Scene comparison data:
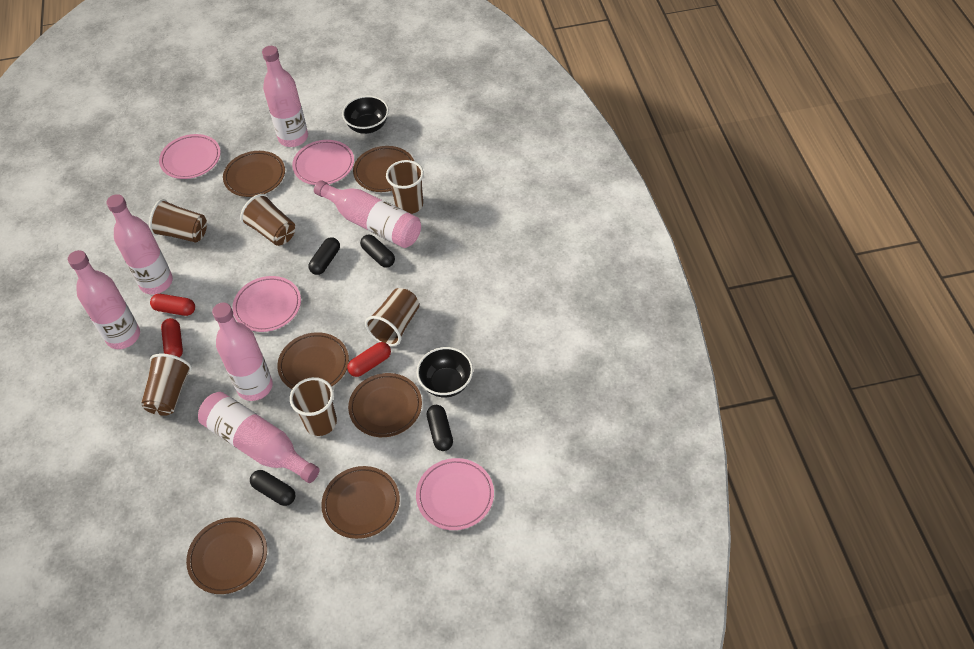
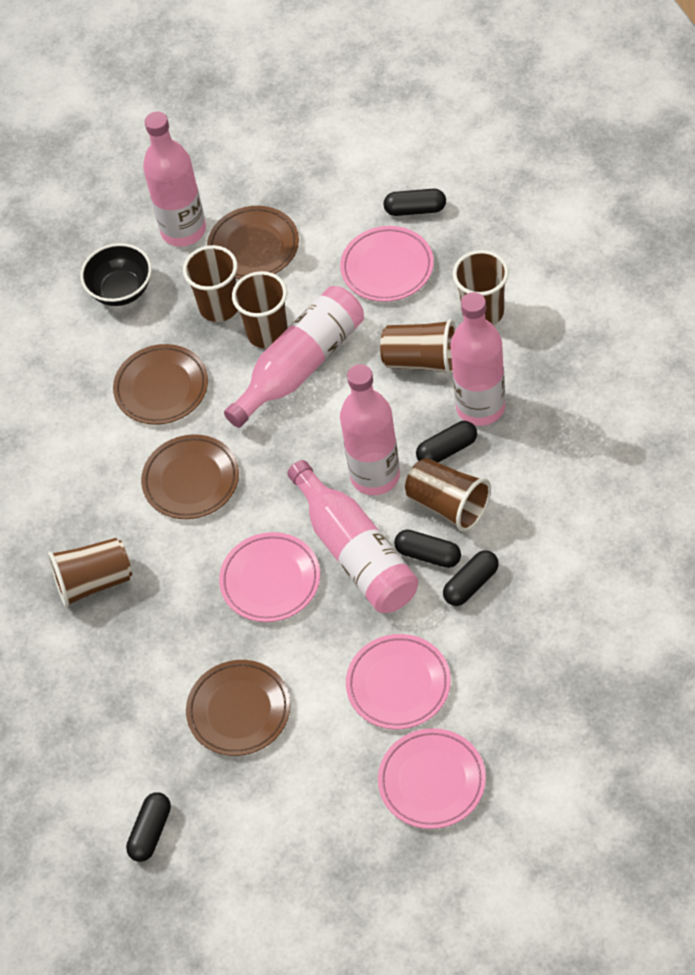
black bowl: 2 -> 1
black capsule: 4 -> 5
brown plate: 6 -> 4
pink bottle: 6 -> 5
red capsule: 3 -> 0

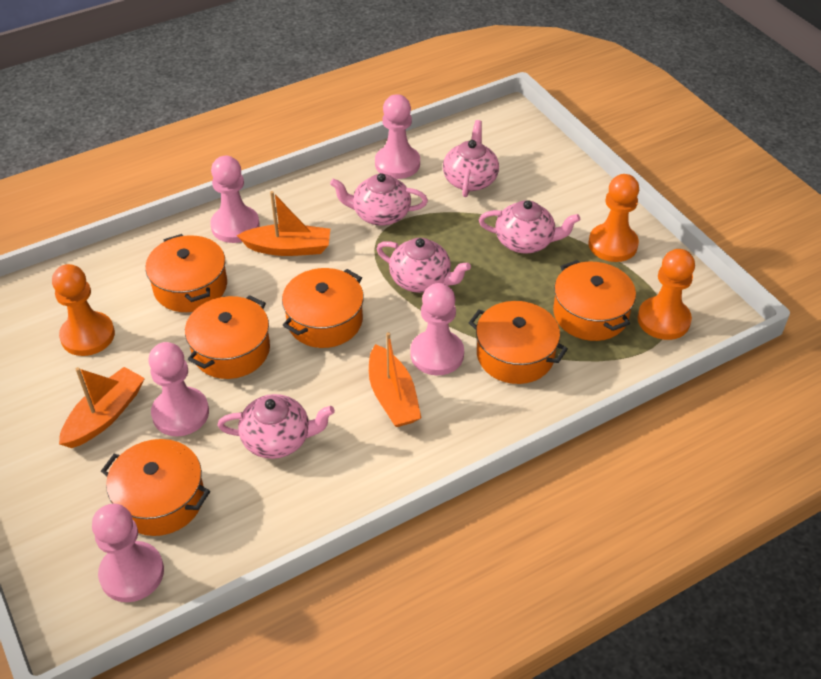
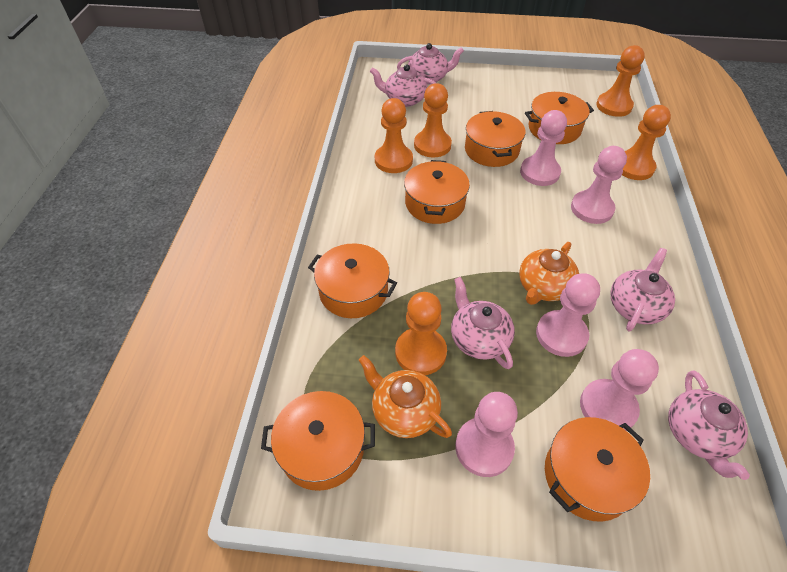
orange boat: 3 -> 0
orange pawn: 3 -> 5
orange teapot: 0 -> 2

▶ _What the task asks_: The job here is to write out the records exactly, pictures excluded.

▶ _Reply to the exercise_:
black bowl: 2 -> 1
black capsule: 4 -> 5
brown plate: 6 -> 4
pink bottle: 6 -> 5
red capsule: 3 -> 0

orange boat: 3 -> 0
orange pawn: 3 -> 5
orange teapot: 0 -> 2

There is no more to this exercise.